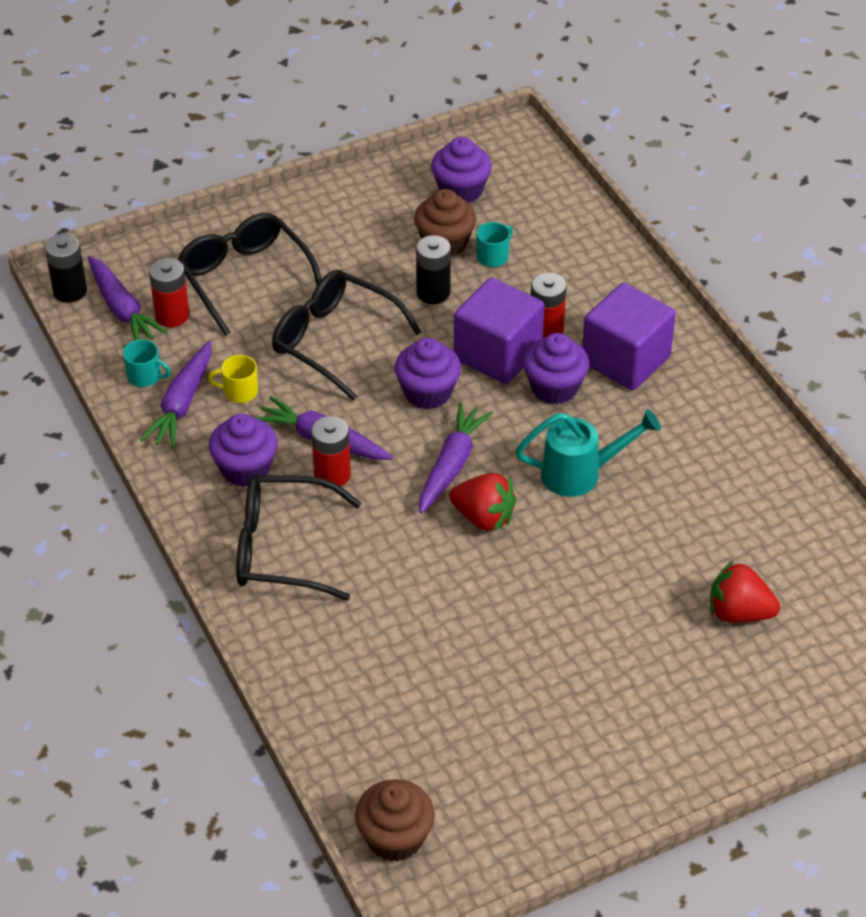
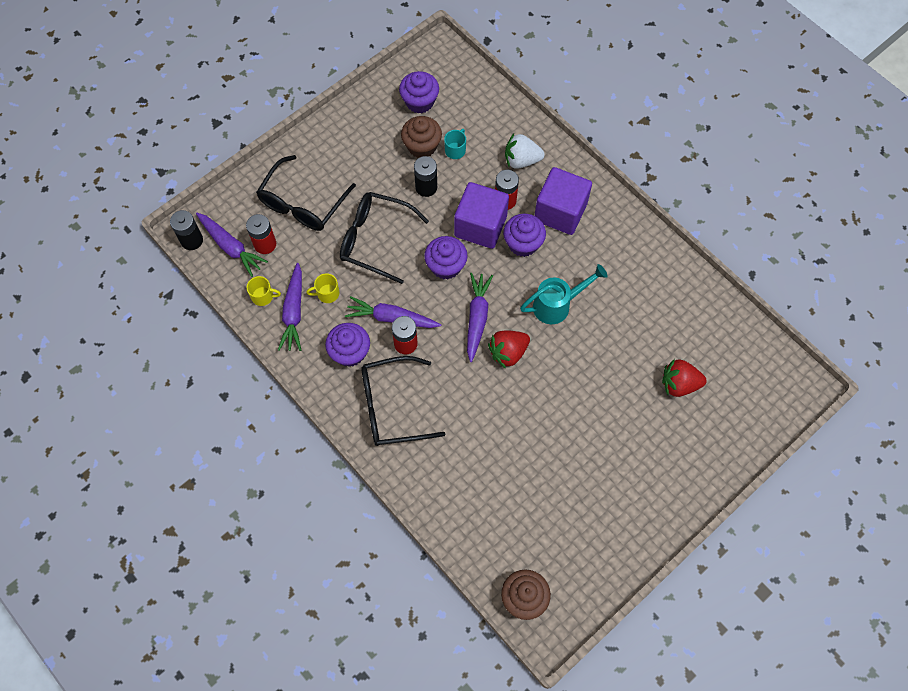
camera: 15 degrees left, 20 degrees up
(145, 376) = (263, 296): turquoise mug -> yellow mug
(244, 278) = (302, 204): black glasses -> black glasses turned 105 degrees counterclockwise
(483, 517) = (508, 352): red strawberry -> red strawberry turned 135 degrees clockwise
(588, 287) = (521, 160): none -> white strawberry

Task objective: Word for word, restate every line of the listing, omitting the pictures.

Solution for this task:
camera: 15 degrees left, 20 degrees up
(145, 376) = (263, 296): turquoise mug -> yellow mug
(244, 278) = (302, 204): black glasses -> black glasses turned 105 degrees counterclockwise
(483, 517) = (508, 352): red strawberry -> red strawberry turned 135 degrees clockwise
(588, 287) = (521, 160): none -> white strawberry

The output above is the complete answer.